__Records drawn from a dataset__
────────

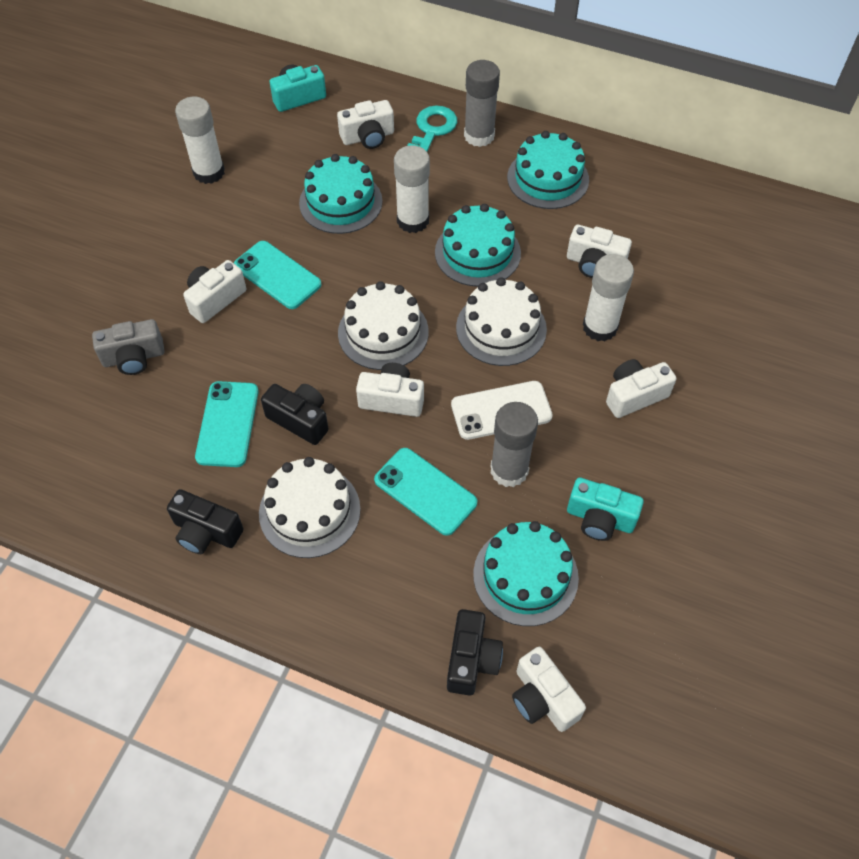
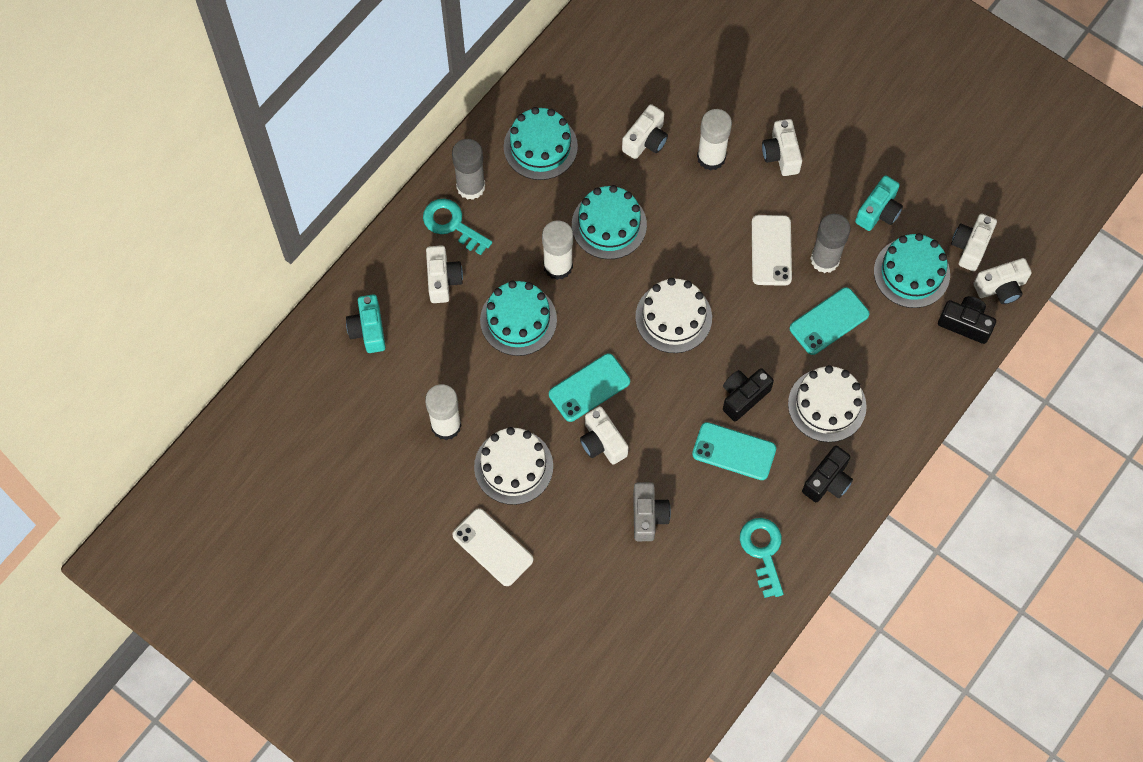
camera: 75 degrees left, 10 degrees up
(81, 234) = (492, 547): none -> white phone
(103, 479) = (763, 551): none -> turquoise key
(392, 399) = (741, 325): white camera -> white camera (970, 246)
(501, 328) = (693, 229): white cake -> white cake (513, 466)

────────

__Work instruction__
An exact copy of the entries above is needed, with the pictures removed.

__Your response__
camera: 75 degrees left, 10 degrees up
(81, 234) = (492, 547): none -> white phone
(103, 479) = (763, 551): none -> turquoise key
(392, 399) = (741, 325): white camera -> white camera (970, 246)
(501, 328) = (693, 229): white cake -> white cake (513, 466)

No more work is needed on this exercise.